» Exercise:
What you should end up with is an exact copy of the lines from the one holding "YellowTrafficCone (381 356)" through the last line of the entries below, both included, and nothing else; leave every picture out.

= = = = =

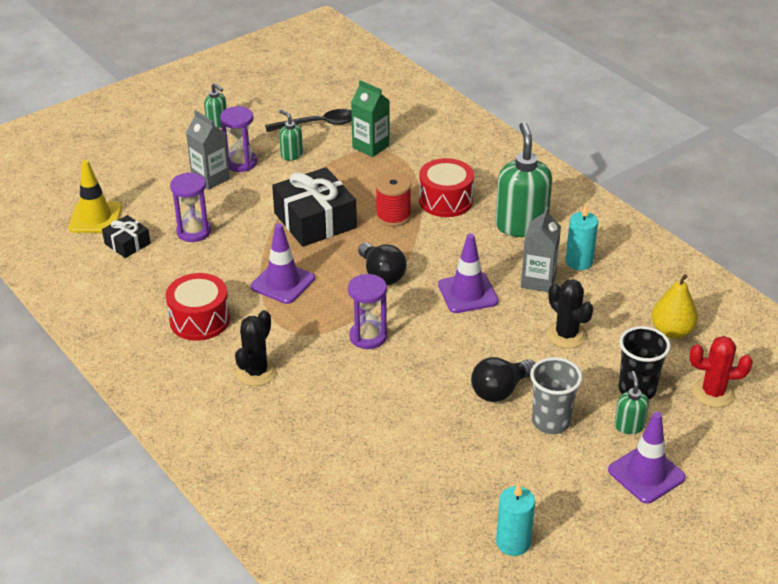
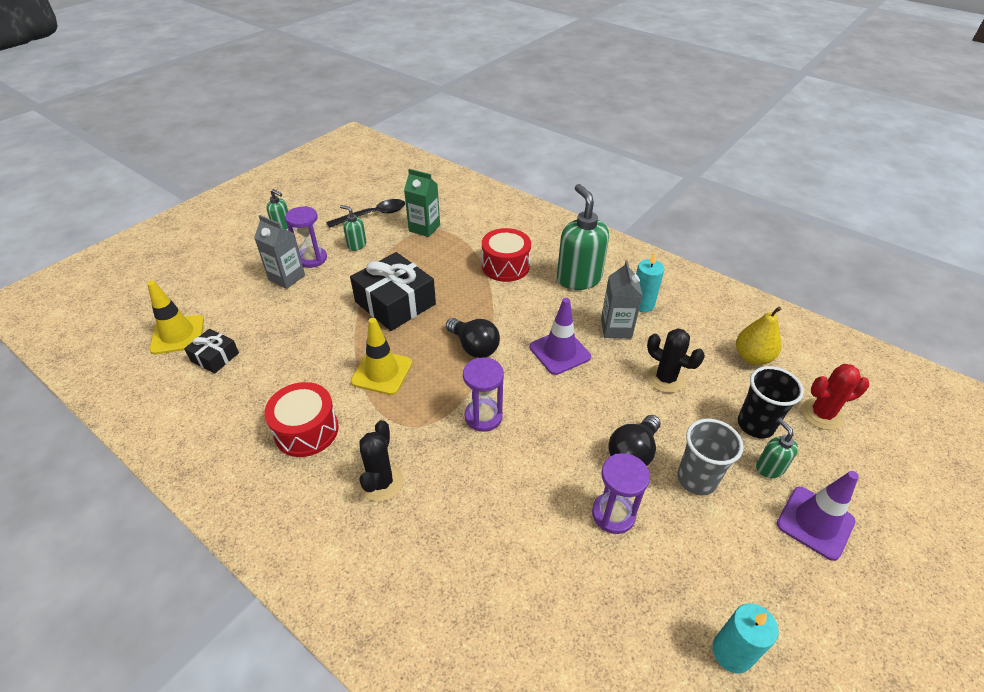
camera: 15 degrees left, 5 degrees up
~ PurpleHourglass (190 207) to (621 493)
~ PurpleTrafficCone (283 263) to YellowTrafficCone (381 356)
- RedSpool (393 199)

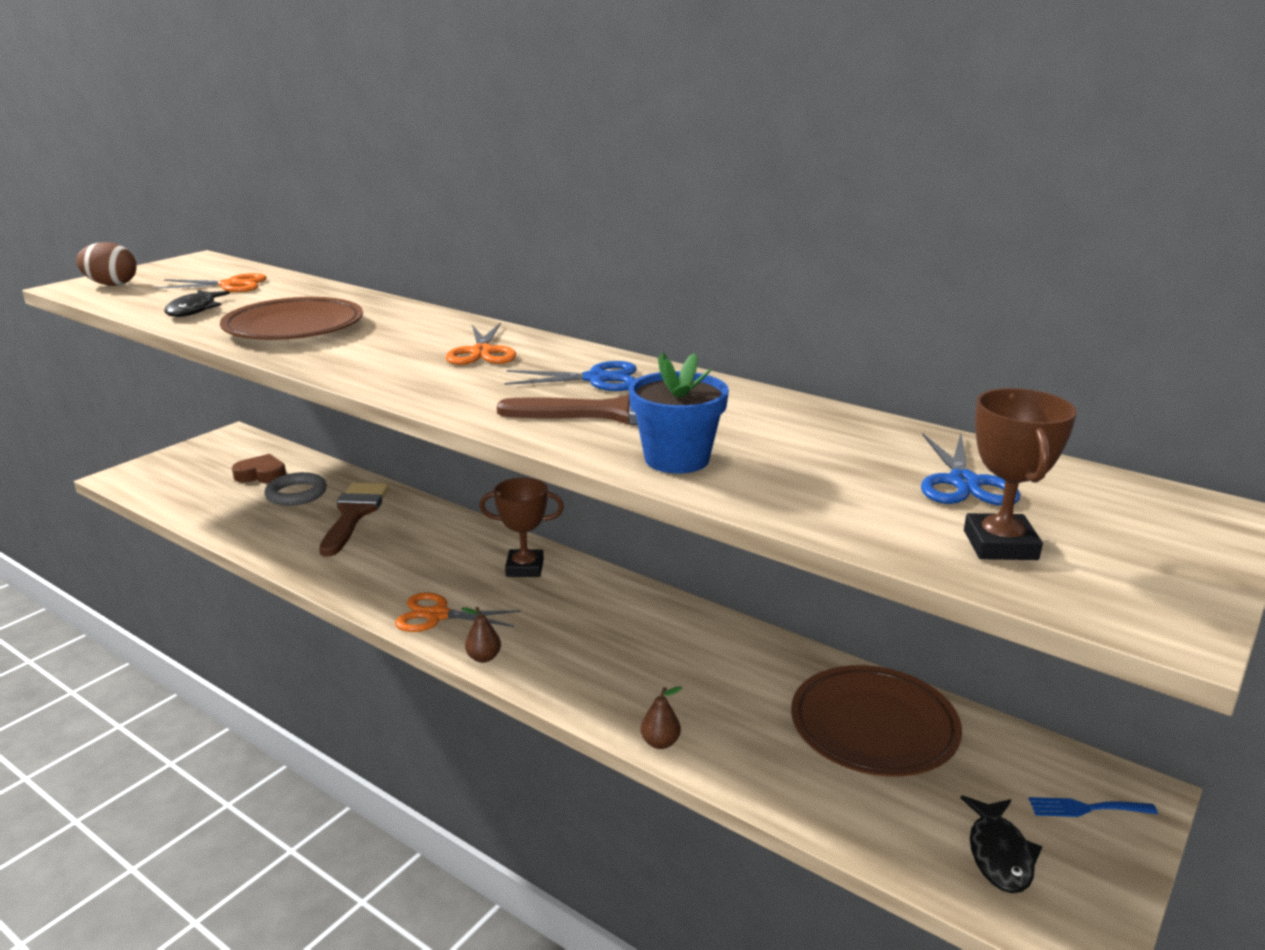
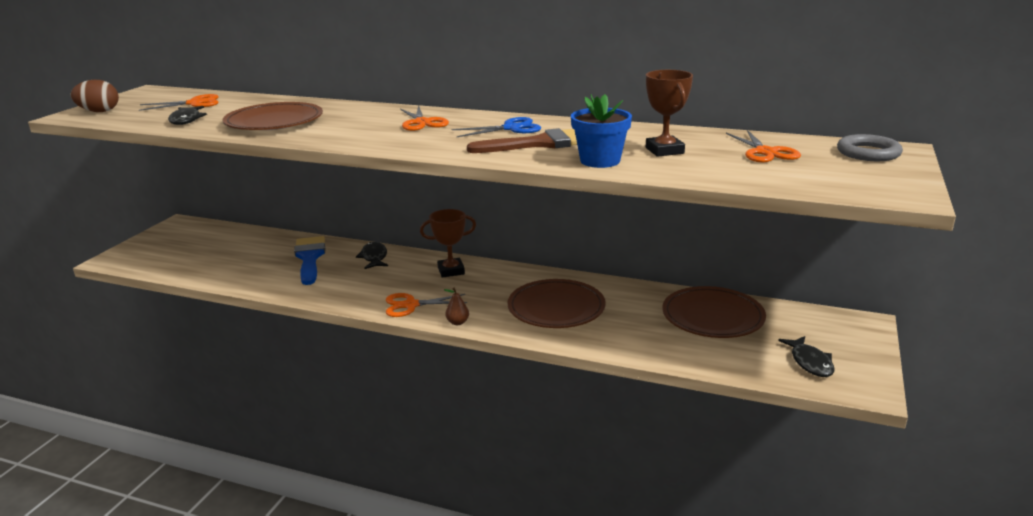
camera: 15 degrees left, 0 degrees up
- BrownHeart (259 469)
~ GreyRing (296 489) to (870 147)
~ BrownBrush (354 520) to BlueBrush (309 260)
- BrownPear (661 717)
~ BlueScissors (970 469) to OrangeScissors (763 146)
~ BrownTrophy (1020 474) to (669 113)
- BlueFork (1093 807)
+ BlackFish (372 255)
+ BrownPlate (556 303)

= = = = =

» Output below:
~ PurpleTrafficCone (283 263) to YellowTrafficCone (381 356)
- RedSpool (393 199)

camera: 15 degrees left, 0 degrees up
- BrownHeart (259 469)
~ GreyRing (296 489) to (870 147)
~ BrownBrush (354 520) to BlueBrush (309 260)
- BrownPear (661 717)
~ BlueScissors (970 469) to OrangeScissors (763 146)
~ BrownTrophy (1020 474) to (669 113)
- BlueFork (1093 807)
+ BlackFish (372 255)
+ BrownPlate (556 303)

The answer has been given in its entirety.